**Task input**

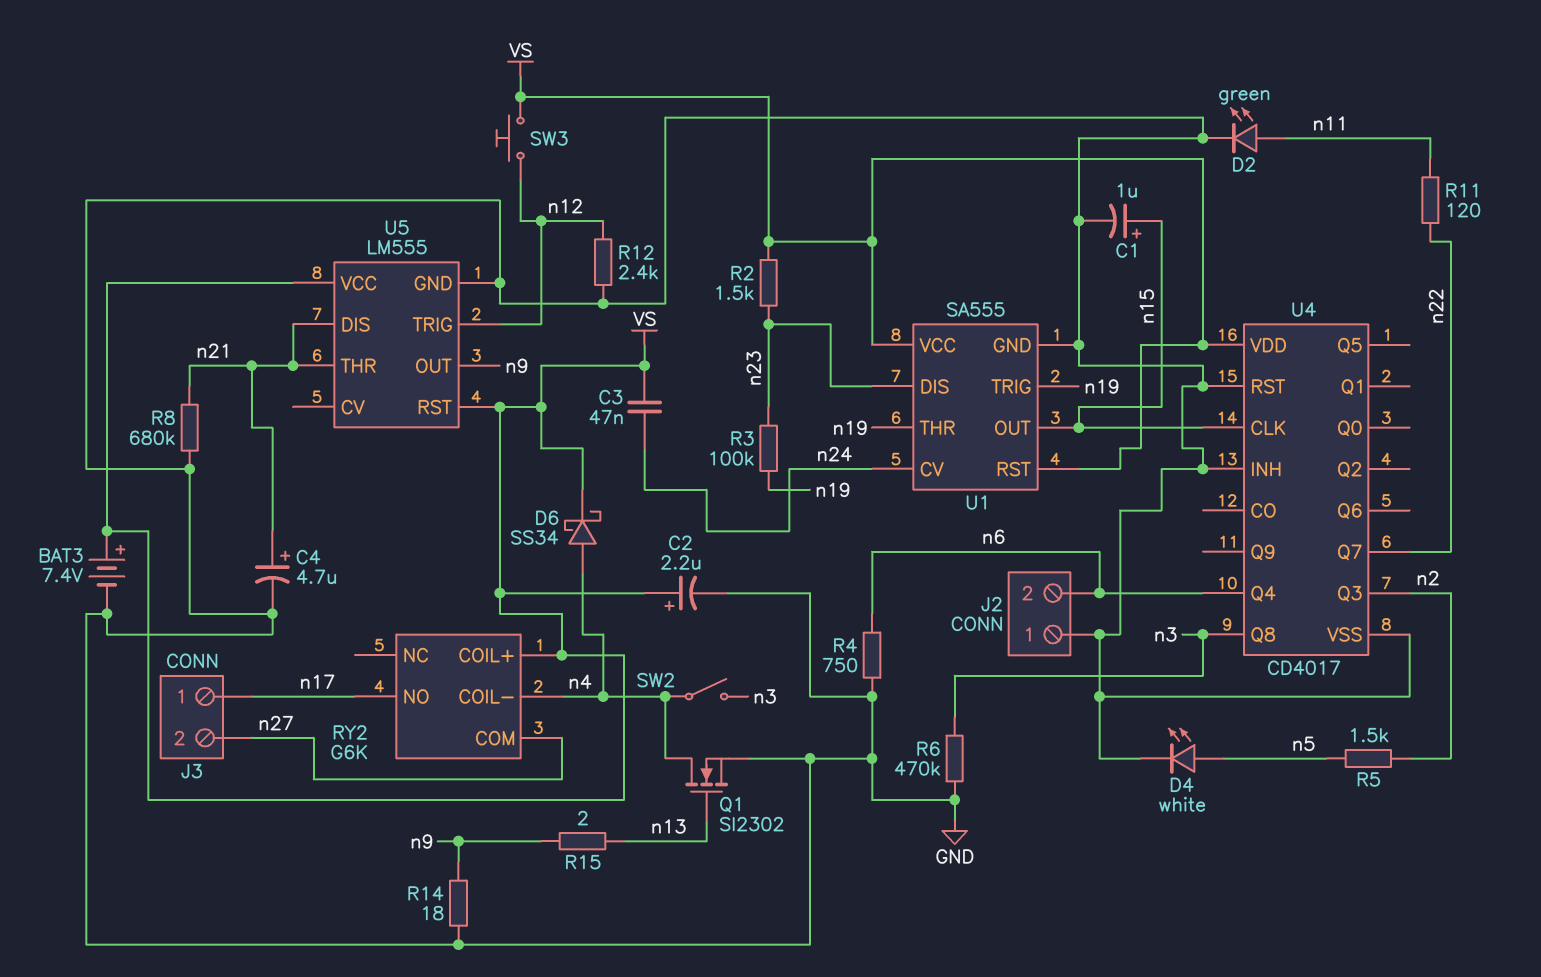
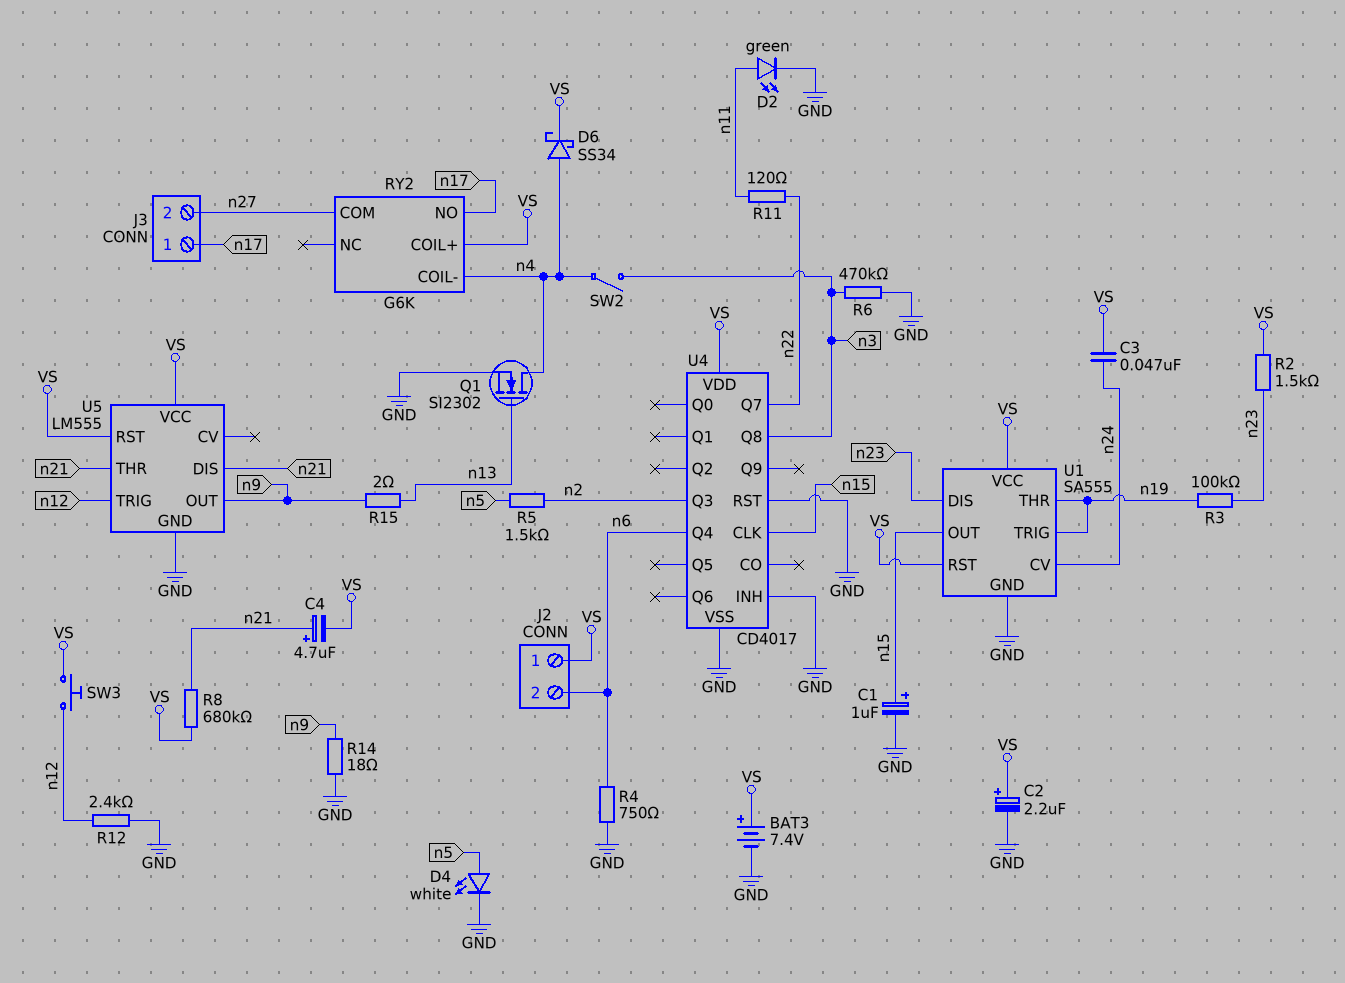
C4: 4.7uF (plus n21, minus GND) -> 4.7uF (plus n21, minus VS)
J2 pin 1: GND -> VS
R8: 680k (GND, n21) -> 680k (VS, n21)

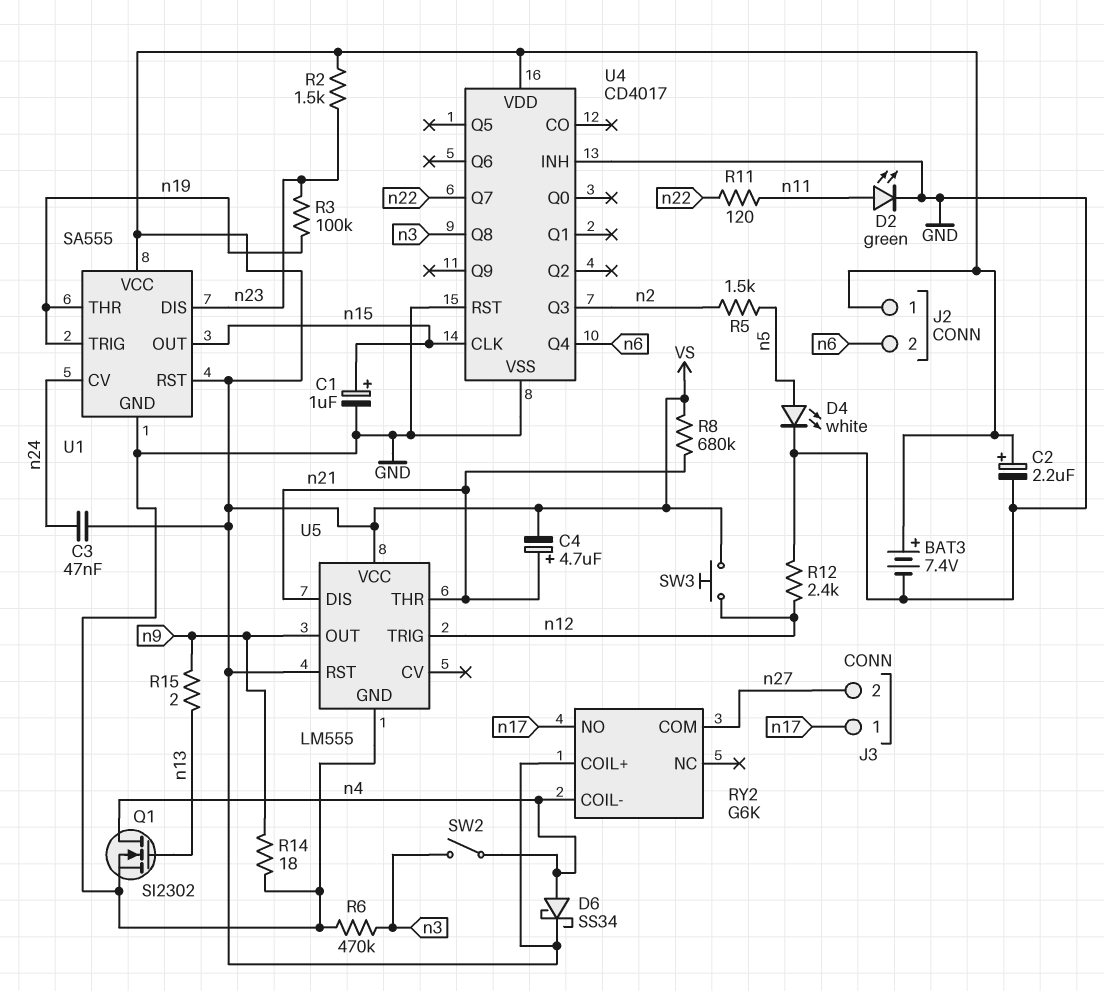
R4: 750 (GND, n6) -> none

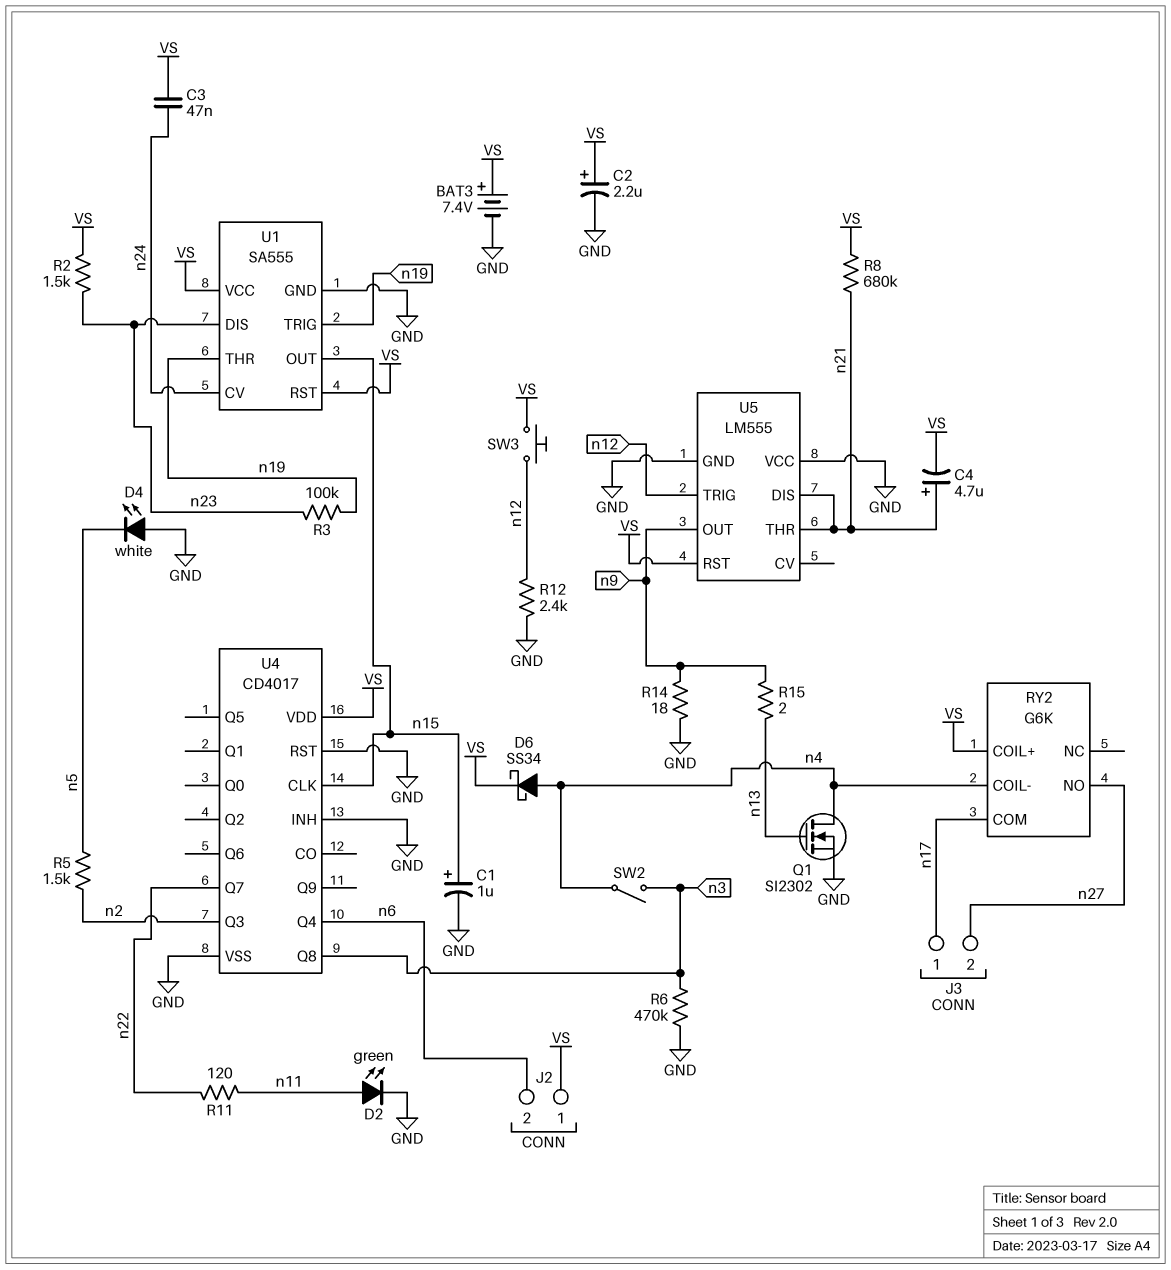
D4: LED white (A n5, K GND) -> LED white (A GND, K n5)
RY2 pin COM: n27 -> n17
RY2 pin NO: n17 -> n27
U5 pin VCC: VS -> GND

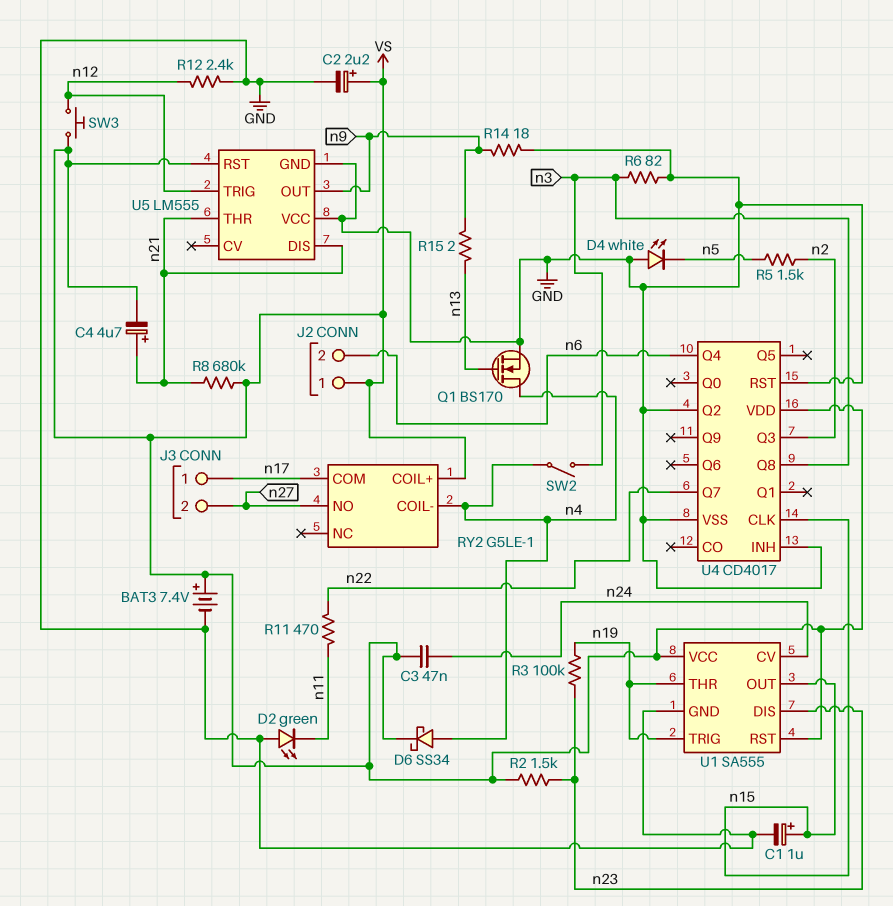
D2: LED green (A n11, K GND) -> LED green (A GND, K n11)
Q1: NMOS SI2302 (G n13, D n4, S GND) -> NMOS BS170 (G n13, D n4, S GND)
R6: 470k (GND, n3) -> 82 (GND, n3)
R11: 120 (n11, n22) -> 470 (n11, n22)
RY2: G6K -> G5LE-1
U4 pin Q2: none -> GND

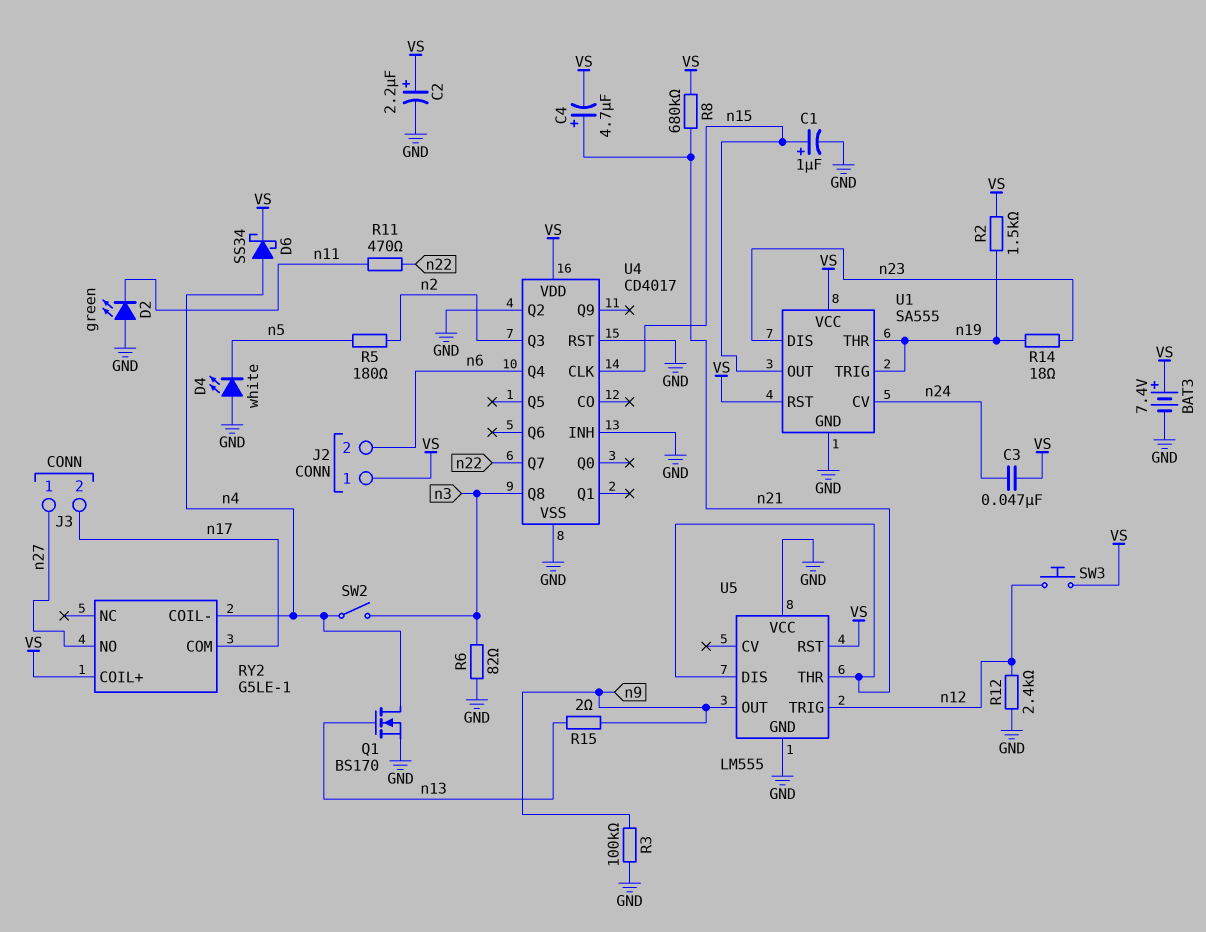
J3 pin 1: n17 -> n27
J3 pin 2: n27 -> n17
R2: 1.5k (VS, n23) -> 1.5k (VS, n19)
R3: 100k (n19, n23) -> 100k (GND, n9)
R5: 1.5k (n2, n5) -> 180 (n2, n5)
R14: 18 (GND, n9) -> 18 (n19, n23)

**Exercise prompt**
Beginning with the line containing "Q1: NMOS SI2302" and ending with the last line of the listing above, output those lines exactly as written, without pictures.

**Written answer**
Q1: NMOS SI2302 (G n13, D n4, S GND) -> NMOS BS170 (G n13, D n4, S GND)
R6: 470k (GND, n3) -> 82 (GND, n3)
R11: 120 (n11, n22) -> 470 (n11, n22)
RY2: G6K -> G5LE-1
U4 pin Q2: none -> GND

J3 pin 1: n17 -> n27
J3 pin 2: n27 -> n17
R2: 1.5k (VS, n23) -> 1.5k (VS, n19)
R3: 100k (n19, n23) -> 100k (GND, n9)
R5: 1.5k (n2, n5) -> 180 (n2, n5)
R14: 18 (GND, n9) -> 18 (n19, n23)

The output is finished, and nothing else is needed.